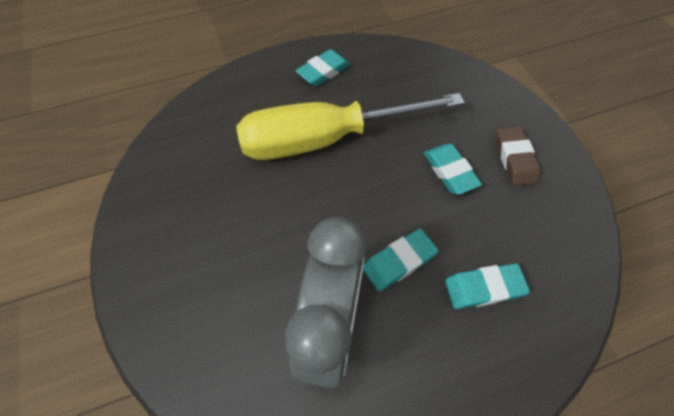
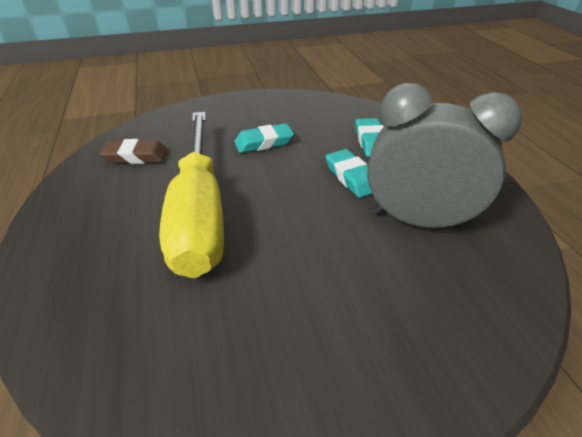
camera: 85 degrees left, 20 degrees down
turquoise eraser [296,49,350,86] -> none
brown eraser [496,126,540,186] -> brown eraser moved to [100,139,168,164]

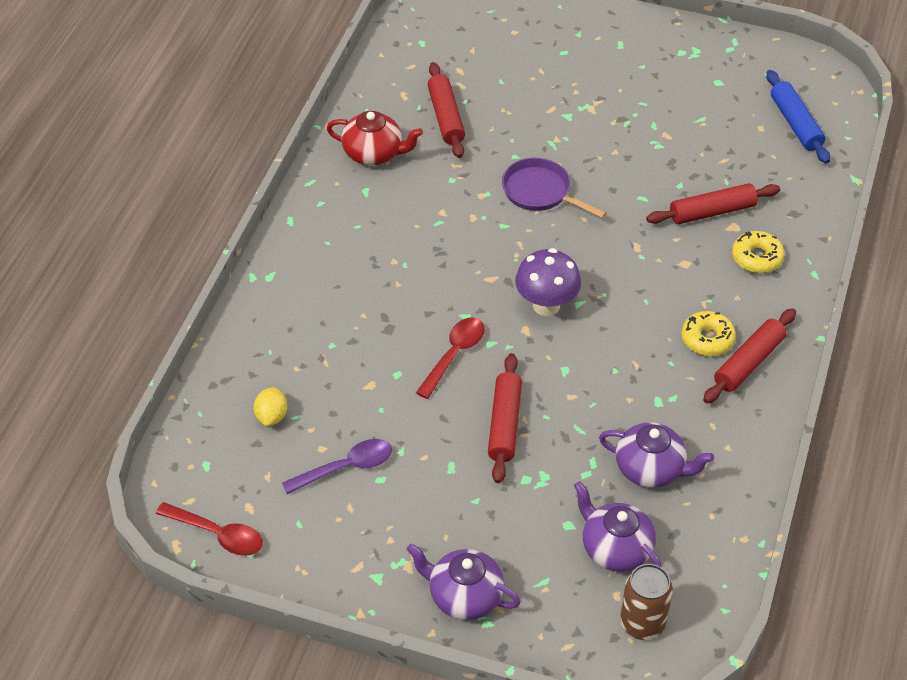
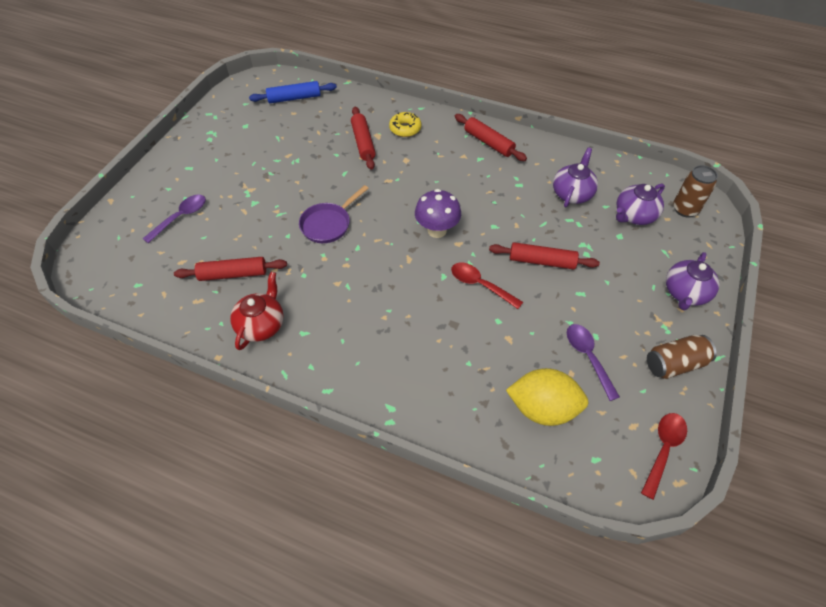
camera: 85 degrees left, 5 degrees up
yellow lemon [254,387,287,426] -> yellow lemon [506,368,588,426], size x2.01
yellow donut [682,311,736,356] -> none
none -> purple spoon [142,195,206,243]
none -> brown can [647,335,717,379]

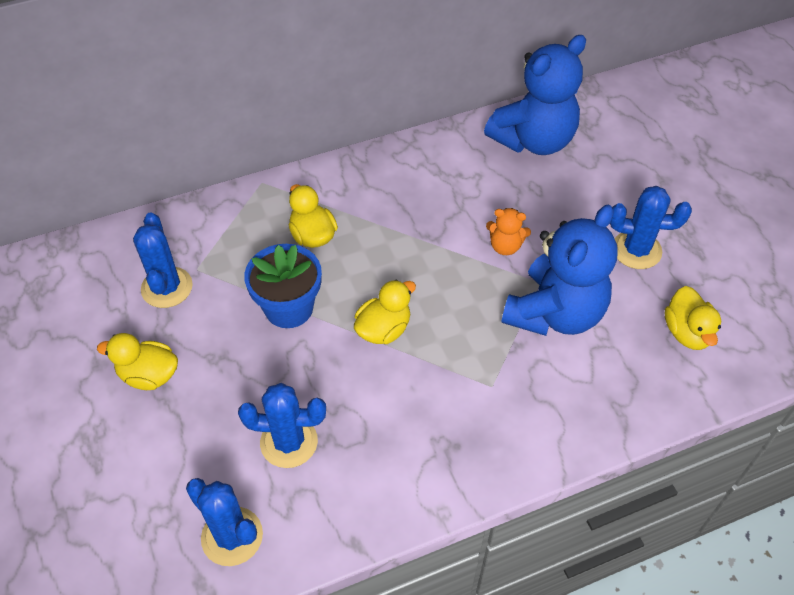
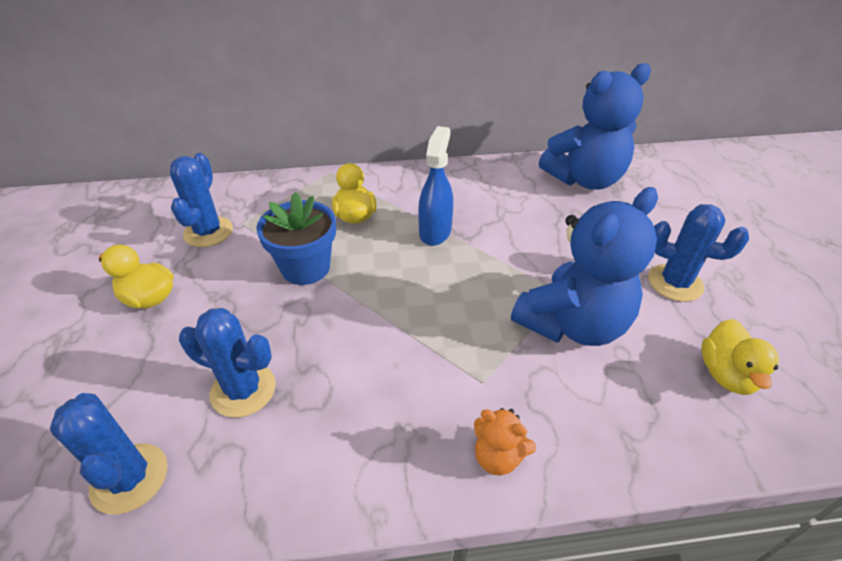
camera: 15 degrees right, 10 degrees down
yellow duck [354,280,416,344] -> none
orange teddy bear [486,208,531,255] -> orange teddy bear moved to [474,408,536,475]
none -> blue spray bottle [418,126,453,246]

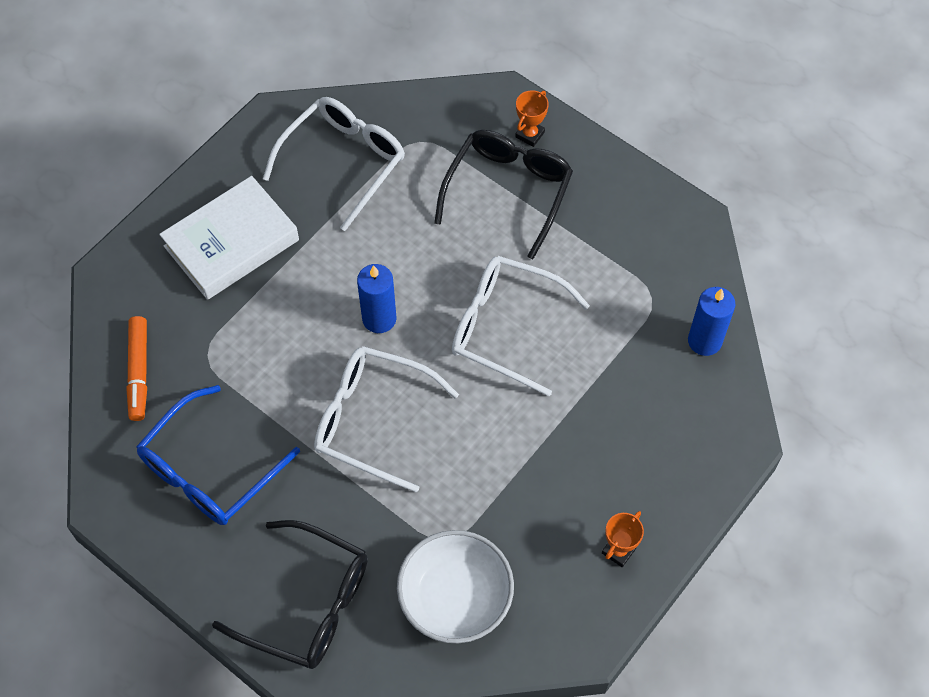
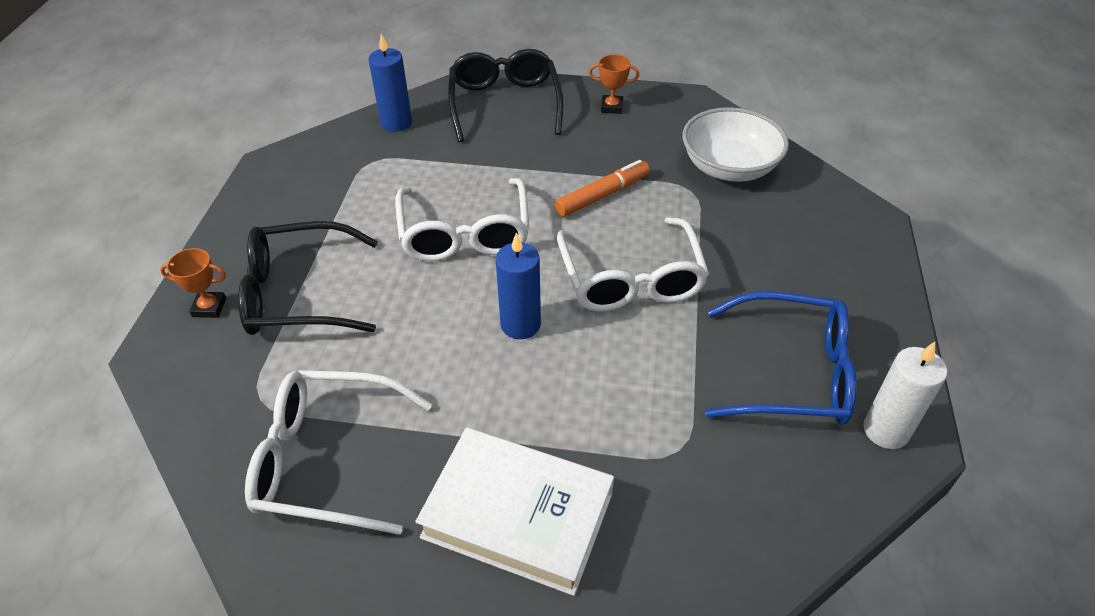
camera: 120 degrees left, 15 degrees down
orange marker [126,316,147,421] -> orange marker moved to [554,160,650,217]
black glasses [212,520,368,669] -> black glasses moved to [448,49,563,142]
none -> white candle [863,342,947,449]

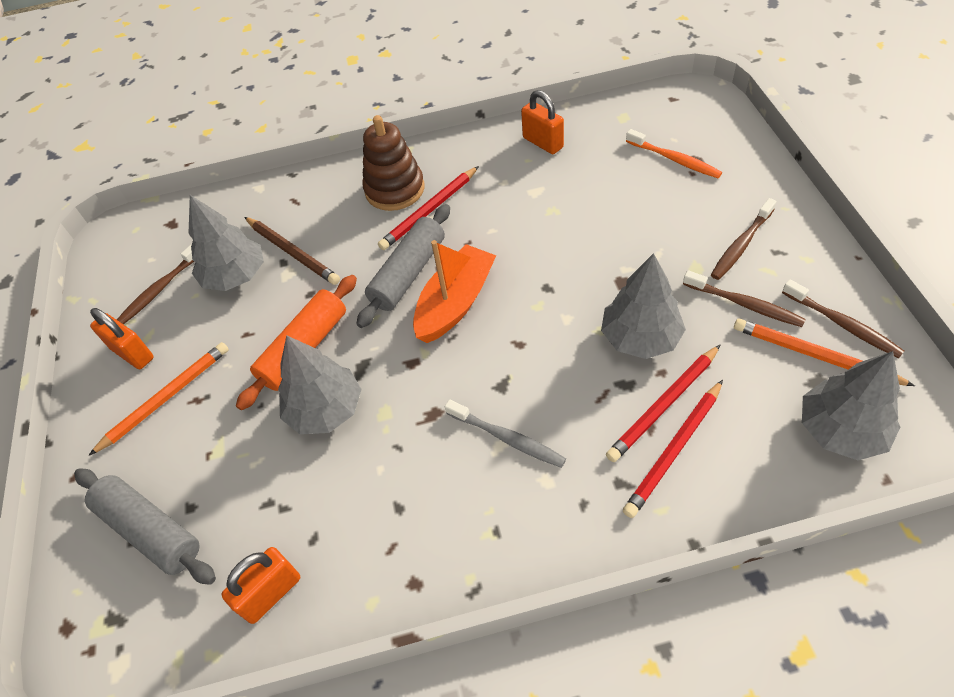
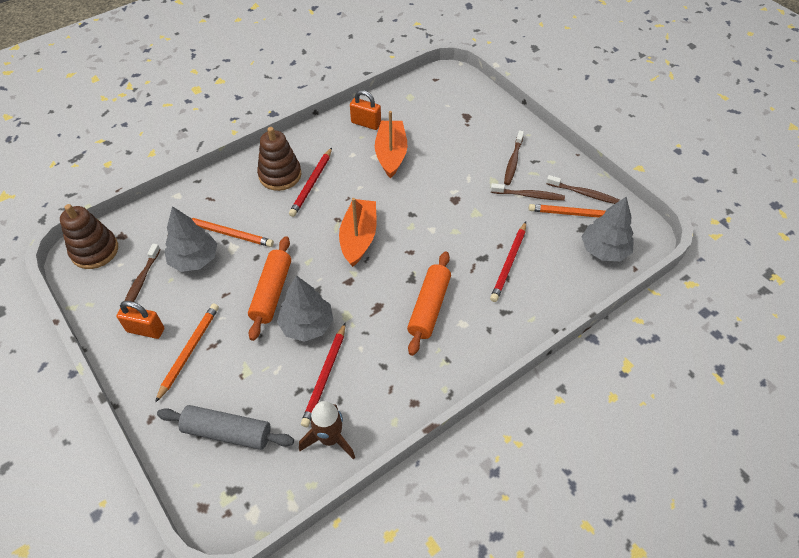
camera: 30 degrees left, 0 degrees up
orange padlock [221,547,300,624] -> brown rocket [299,401,355,460]
brown pencil [244,217,340,285] -> orange pencil [191,218,274,247]
grey rolling pin [357,204,450,328] -> none
grey toothbrush [445,400,566,468] -> orange rolling pin [407,251,451,356]
grey tree [601,253,686,359] -> none
red pencil [623,380,723,518] -> red pencil moved to [301,323,345,427]
orange toothbrush [626,129,722,178] -> none
none -> brown stacking toy [60,204,118,269]
none -> orange boat [375,111,407,179]

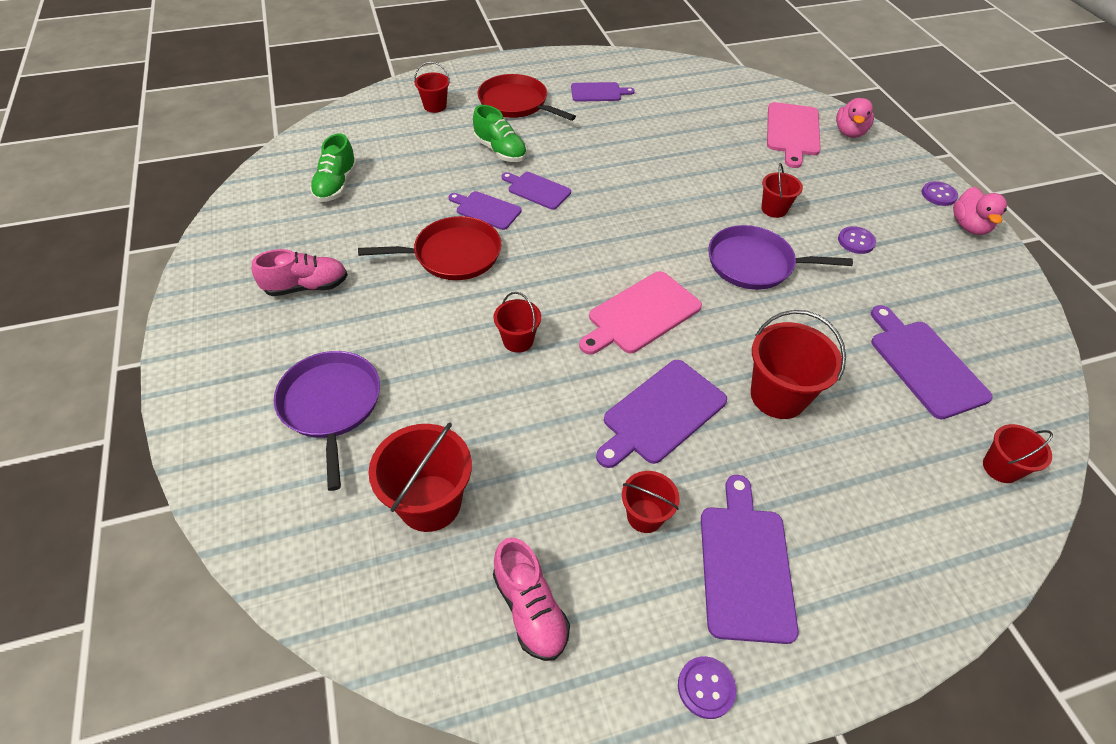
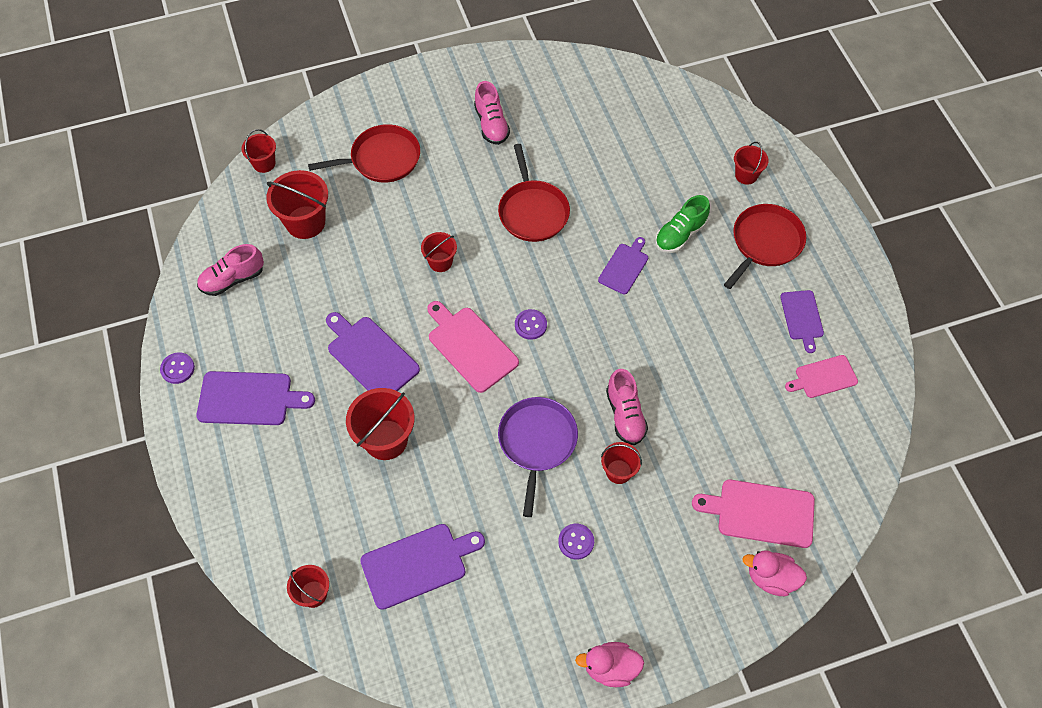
camera: 90 degrees right, 10 degrees up
purple pan [274,351,380,491] -> red pan [308,124,420,183]
green shoe [310,133,357,202] -> none
purple cutting board [449,191,521,230] -> none
red bucket [622,471,680,533] -> red bucket moved to [241,129,276,173]
purple button [922,181,958,206] -> purple button moved to [515,309,547,340]
none -> pink shoe [606,369,648,445]
none -> pink cutting board [785,355,858,398]

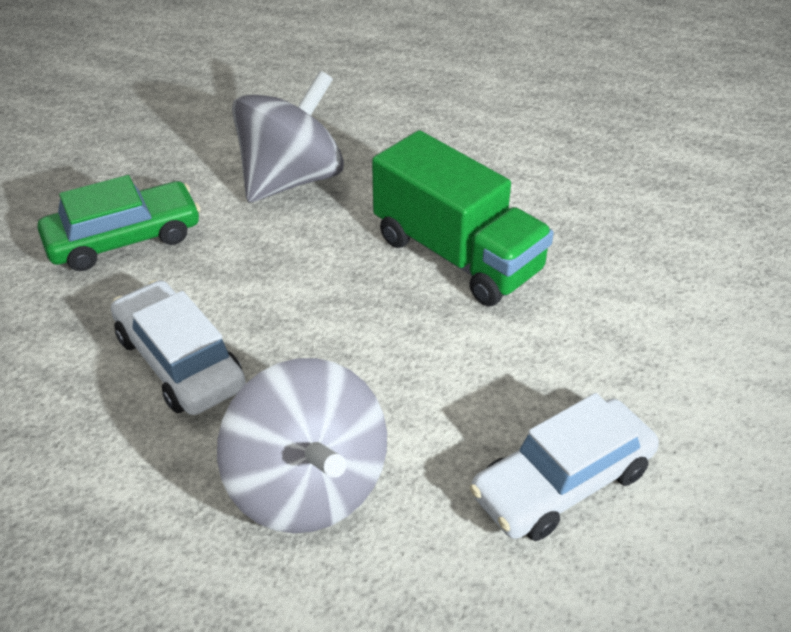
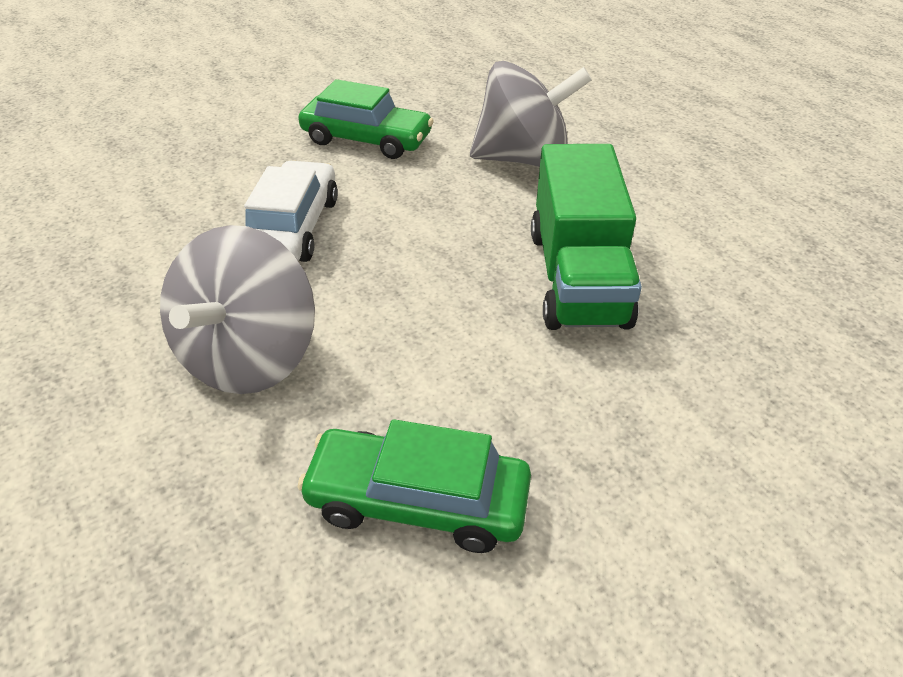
camera: 45 degrees right, 0 degrees up
white car [470,393,659,541] -> green car [297,419,531,553]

» **EXERCISE PROMPT**: Within the listing above, the lines starting at the one containing "yellow donut [682,311,736,356] -> none" and ending at the one containing "none -> blue spray bottle [418,126,453,246]" are to be returned exactly. Omit the pictures.

» **WORKED SOLUTION**:
yellow donut [682,311,736,356] -> none
none -> purple spoon [142,195,206,243]
none -> brown can [647,335,717,379]

camera: 15 degrees right, 10 degrees down
yellow duck [354,280,416,344] -> none
orange teddy bear [486,208,531,255] -> orange teddy bear moved to [474,408,536,475]
none -> blue spray bottle [418,126,453,246]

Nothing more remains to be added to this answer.